What is needed is an exact transcription of the listing, with the images removed.

> [EXERCISE DATA]
= = =

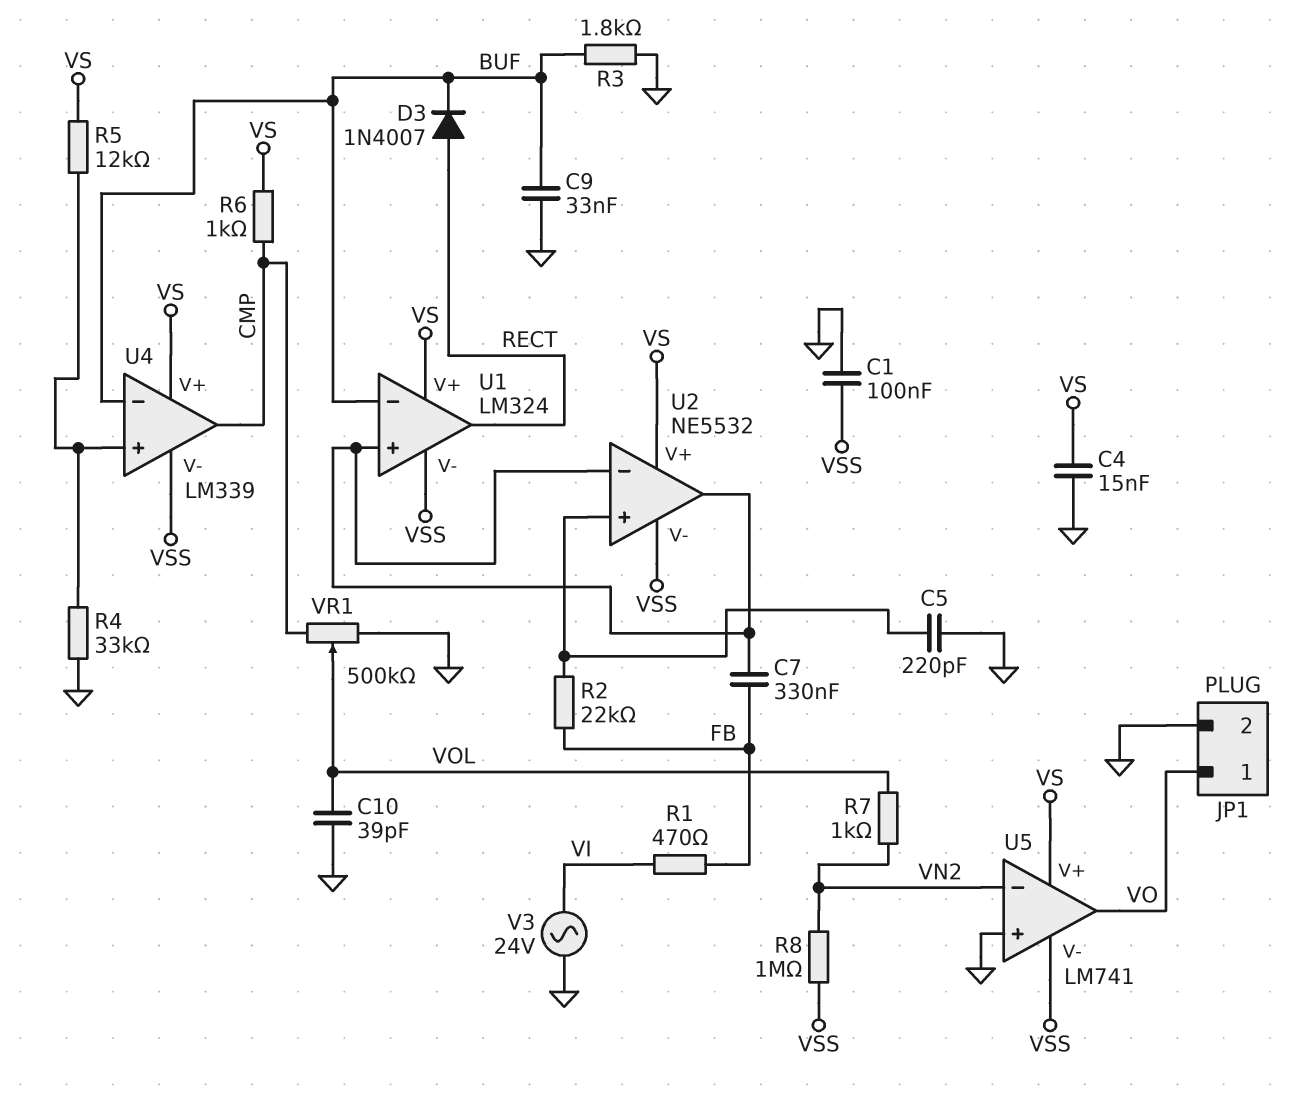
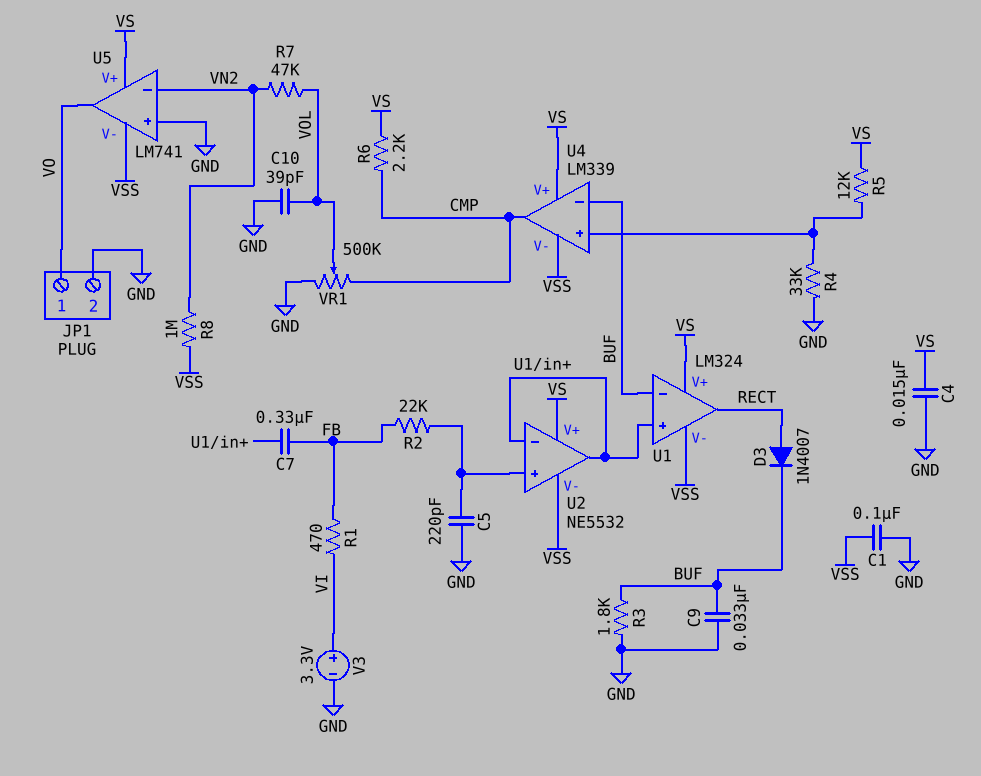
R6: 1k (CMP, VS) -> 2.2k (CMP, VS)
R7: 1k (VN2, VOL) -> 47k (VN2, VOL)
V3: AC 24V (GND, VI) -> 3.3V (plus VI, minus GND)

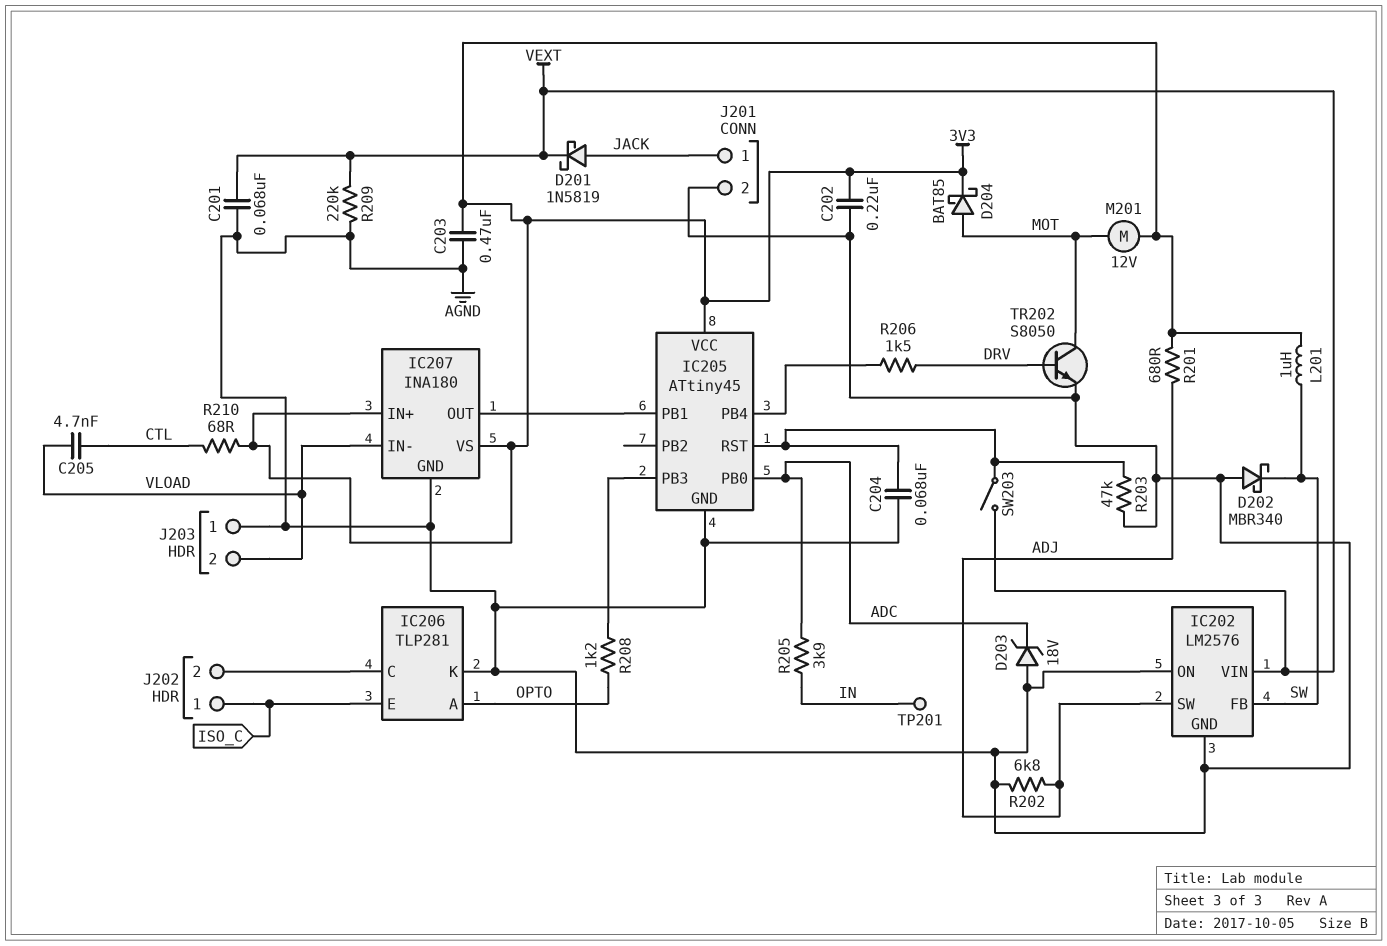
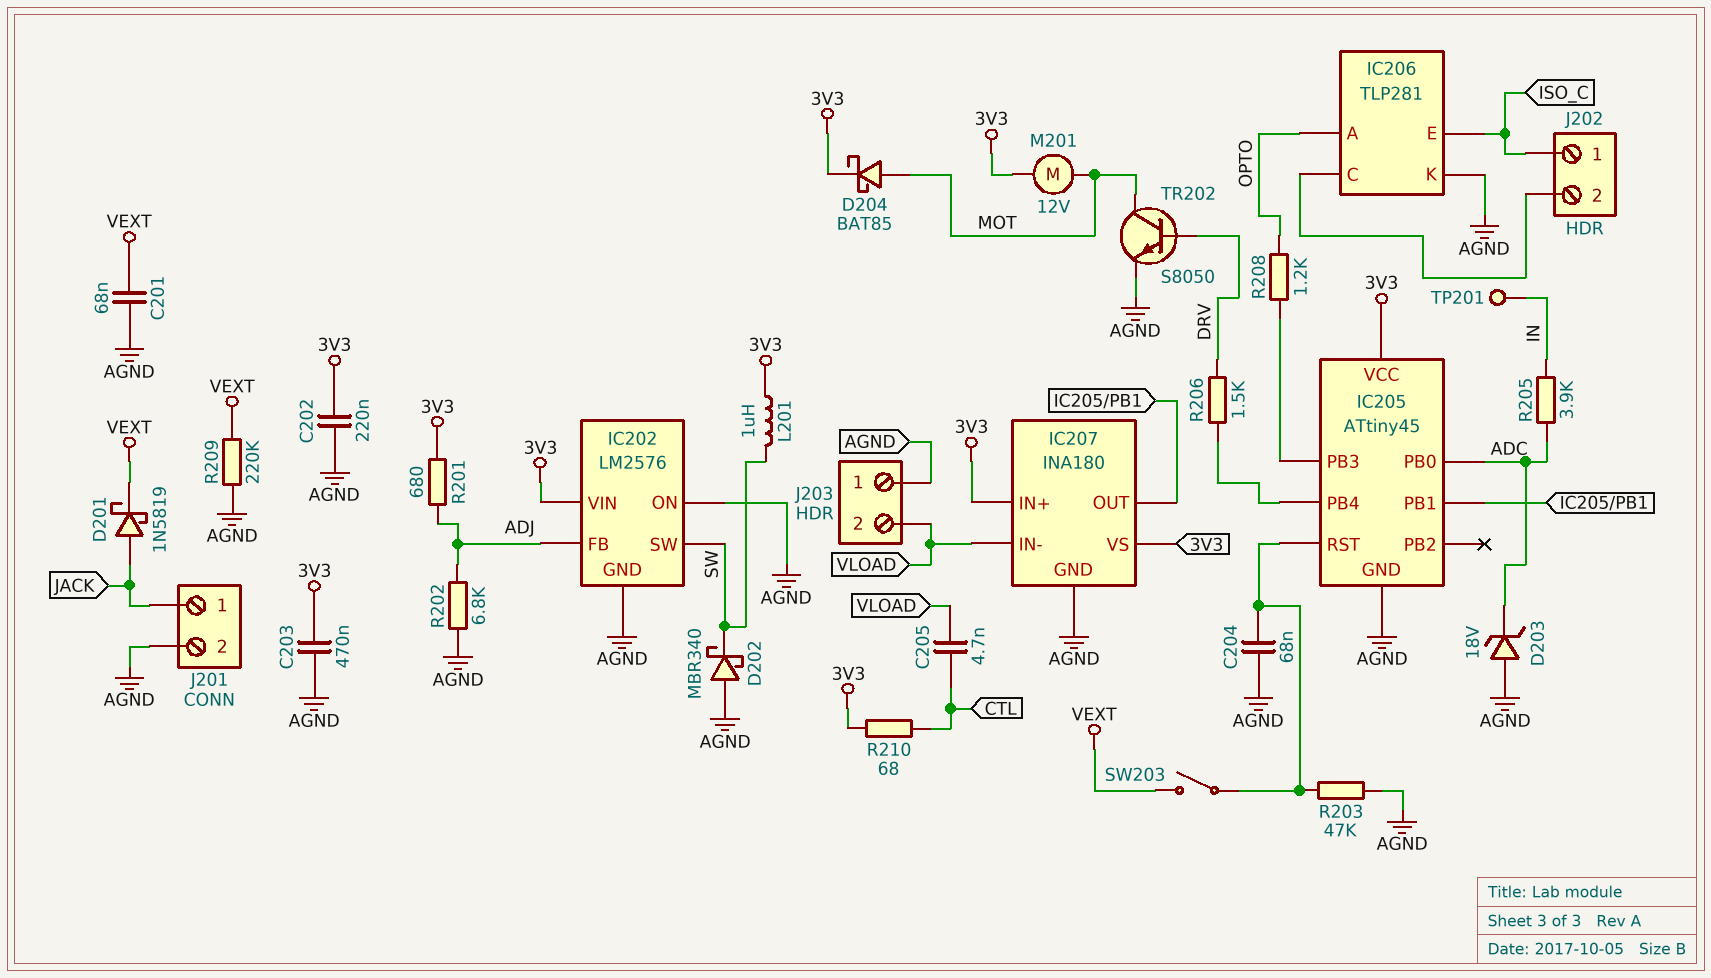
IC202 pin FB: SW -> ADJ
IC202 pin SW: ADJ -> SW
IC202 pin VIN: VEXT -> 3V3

= = =

> [SOLVED EXERCISE]
R6: 1k (CMP, VS) -> 2.2k (CMP, VS)
R7: 1k (VN2, VOL) -> 47k (VN2, VOL)
V3: AC 24V (GND, VI) -> 3.3V (plus VI, minus GND)

IC202 pin FB: SW -> ADJ
IC202 pin SW: ADJ -> SW
IC202 pin VIN: VEXT -> 3V3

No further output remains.